● Input records:
--*--

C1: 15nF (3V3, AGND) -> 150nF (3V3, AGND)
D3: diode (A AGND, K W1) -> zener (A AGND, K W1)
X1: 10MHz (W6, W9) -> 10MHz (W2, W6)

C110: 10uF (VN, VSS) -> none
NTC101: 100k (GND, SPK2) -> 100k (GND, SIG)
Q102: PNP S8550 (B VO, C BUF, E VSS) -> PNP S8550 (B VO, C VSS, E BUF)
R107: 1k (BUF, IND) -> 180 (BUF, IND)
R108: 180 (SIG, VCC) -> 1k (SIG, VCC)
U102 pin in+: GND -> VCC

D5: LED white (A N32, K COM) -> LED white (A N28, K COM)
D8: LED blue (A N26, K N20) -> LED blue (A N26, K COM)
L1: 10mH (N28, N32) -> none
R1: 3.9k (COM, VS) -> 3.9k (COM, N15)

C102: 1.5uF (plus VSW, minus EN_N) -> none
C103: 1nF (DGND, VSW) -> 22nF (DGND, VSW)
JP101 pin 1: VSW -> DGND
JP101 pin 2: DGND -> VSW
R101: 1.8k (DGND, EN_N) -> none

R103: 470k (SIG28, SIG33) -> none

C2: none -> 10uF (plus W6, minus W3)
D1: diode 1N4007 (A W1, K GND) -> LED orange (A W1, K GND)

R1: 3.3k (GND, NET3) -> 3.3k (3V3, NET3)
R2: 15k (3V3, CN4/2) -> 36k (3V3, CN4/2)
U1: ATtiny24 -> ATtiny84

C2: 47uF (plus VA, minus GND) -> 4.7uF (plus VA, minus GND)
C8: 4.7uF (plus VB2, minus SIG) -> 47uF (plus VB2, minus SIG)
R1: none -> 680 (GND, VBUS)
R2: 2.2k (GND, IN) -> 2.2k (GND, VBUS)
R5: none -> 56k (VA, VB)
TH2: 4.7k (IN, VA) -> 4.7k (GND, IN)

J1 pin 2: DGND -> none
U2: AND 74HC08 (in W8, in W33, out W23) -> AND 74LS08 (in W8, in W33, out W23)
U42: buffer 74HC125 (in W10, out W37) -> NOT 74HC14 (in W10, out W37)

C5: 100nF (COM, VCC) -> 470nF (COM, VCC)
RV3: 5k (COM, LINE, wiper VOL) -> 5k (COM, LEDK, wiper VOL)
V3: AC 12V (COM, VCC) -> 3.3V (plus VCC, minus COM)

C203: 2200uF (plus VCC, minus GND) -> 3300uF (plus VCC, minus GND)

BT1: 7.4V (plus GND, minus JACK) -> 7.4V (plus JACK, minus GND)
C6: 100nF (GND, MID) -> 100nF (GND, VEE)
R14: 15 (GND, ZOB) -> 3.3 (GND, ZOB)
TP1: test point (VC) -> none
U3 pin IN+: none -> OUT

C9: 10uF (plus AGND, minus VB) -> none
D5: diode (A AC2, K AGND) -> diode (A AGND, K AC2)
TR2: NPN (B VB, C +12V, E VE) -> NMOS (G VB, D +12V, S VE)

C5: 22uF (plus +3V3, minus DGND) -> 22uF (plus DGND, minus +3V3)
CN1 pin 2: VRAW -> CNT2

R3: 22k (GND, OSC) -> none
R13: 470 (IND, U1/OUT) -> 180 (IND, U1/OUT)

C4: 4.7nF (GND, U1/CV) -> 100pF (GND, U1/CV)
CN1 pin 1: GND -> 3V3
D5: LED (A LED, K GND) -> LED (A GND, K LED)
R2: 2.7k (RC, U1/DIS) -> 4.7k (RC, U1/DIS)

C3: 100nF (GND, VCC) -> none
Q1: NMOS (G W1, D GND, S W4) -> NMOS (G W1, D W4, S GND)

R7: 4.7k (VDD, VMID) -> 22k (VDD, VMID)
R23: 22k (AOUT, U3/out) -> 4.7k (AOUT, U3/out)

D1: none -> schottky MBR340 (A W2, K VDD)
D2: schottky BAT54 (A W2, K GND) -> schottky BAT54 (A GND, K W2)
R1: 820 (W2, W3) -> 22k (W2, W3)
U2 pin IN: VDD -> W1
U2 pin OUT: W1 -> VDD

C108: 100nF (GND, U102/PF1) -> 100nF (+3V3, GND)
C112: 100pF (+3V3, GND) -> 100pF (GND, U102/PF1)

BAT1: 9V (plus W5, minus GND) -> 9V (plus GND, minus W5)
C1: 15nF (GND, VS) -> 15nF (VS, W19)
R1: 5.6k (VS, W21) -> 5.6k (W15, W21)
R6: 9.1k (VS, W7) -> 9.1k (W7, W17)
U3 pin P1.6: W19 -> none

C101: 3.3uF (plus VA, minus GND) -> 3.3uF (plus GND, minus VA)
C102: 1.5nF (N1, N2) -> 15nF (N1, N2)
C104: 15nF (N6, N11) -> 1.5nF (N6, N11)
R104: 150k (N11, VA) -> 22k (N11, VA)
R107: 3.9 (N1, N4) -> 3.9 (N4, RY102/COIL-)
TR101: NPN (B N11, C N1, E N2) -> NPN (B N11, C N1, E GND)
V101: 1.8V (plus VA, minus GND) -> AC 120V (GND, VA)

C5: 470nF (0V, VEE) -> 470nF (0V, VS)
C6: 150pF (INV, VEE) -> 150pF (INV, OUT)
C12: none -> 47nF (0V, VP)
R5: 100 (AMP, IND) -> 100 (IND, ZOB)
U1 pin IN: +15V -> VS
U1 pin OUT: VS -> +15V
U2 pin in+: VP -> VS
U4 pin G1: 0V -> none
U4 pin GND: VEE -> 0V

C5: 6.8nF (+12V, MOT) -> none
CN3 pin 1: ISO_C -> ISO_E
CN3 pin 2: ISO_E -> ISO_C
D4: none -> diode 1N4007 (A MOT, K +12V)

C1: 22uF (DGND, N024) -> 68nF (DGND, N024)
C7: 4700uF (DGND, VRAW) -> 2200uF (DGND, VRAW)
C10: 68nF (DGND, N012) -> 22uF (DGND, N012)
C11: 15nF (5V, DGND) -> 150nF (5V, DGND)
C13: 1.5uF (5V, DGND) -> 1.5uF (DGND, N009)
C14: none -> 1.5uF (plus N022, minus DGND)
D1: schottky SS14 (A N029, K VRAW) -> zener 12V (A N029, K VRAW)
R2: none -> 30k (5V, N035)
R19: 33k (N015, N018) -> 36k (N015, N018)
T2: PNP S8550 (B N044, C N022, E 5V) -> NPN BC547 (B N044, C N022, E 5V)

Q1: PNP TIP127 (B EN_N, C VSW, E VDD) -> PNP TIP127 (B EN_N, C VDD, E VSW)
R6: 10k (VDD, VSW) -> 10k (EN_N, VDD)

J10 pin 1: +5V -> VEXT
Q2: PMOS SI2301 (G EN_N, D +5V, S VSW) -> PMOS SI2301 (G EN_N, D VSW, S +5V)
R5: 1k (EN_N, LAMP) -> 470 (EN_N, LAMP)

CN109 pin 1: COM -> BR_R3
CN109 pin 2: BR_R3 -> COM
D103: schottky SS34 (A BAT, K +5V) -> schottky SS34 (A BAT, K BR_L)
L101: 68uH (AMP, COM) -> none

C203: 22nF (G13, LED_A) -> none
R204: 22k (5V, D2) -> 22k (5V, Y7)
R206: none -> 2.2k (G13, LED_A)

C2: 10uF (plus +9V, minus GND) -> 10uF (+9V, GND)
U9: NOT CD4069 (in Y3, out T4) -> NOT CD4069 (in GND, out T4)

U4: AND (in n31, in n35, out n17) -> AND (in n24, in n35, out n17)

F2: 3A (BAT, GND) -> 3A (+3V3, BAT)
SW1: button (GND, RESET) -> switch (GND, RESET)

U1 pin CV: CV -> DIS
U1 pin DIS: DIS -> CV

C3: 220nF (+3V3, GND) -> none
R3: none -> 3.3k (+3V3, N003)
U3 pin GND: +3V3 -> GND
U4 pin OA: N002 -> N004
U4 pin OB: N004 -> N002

--*--

● Exercise: All lines above between those holding "D1: none -> schottky MBR340 (A W2, K VDD)" and "C6: 150pF (INV, VEE) -> 150pF (INV, OUT)", inclusive, must be set down unchanged, and no other line may be included.

● Solution to this problem:
D1: none -> schottky MBR340 (A W2, K VDD)
D2: schottky BAT54 (A W2, K GND) -> schottky BAT54 (A GND, K W2)
R1: 820 (W2, W3) -> 22k (W2, W3)
U2 pin IN: VDD -> W1
U2 pin OUT: W1 -> VDD

C108: 100nF (GND, U102/PF1) -> 100nF (+3V3, GND)
C112: 100pF (+3V3, GND) -> 100pF (GND, U102/PF1)

BAT1: 9V (plus W5, minus GND) -> 9V (plus GND, minus W5)
C1: 15nF (GND, VS) -> 15nF (VS, W19)
R1: 5.6k (VS, W21) -> 5.6k (W15, W21)
R6: 9.1k (VS, W7) -> 9.1k (W7, W17)
U3 pin P1.6: W19 -> none

C101: 3.3uF (plus VA, minus GND) -> 3.3uF (plus GND, minus VA)
C102: 1.5nF (N1, N2) -> 15nF (N1, N2)
C104: 15nF (N6, N11) -> 1.5nF (N6, N11)
R104: 150k (N11, VA) -> 22k (N11, VA)
R107: 3.9 (N1, N4) -> 3.9 (N4, RY102/COIL-)
TR101: NPN (B N11, C N1, E N2) -> NPN (B N11, C N1, E GND)
V101: 1.8V (plus VA, minus GND) -> AC 120V (GND, VA)

C5: 470nF (0V, VEE) -> 470nF (0V, VS)
C6: 150pF (INV, VEE) -> 150pF (INV, OUT)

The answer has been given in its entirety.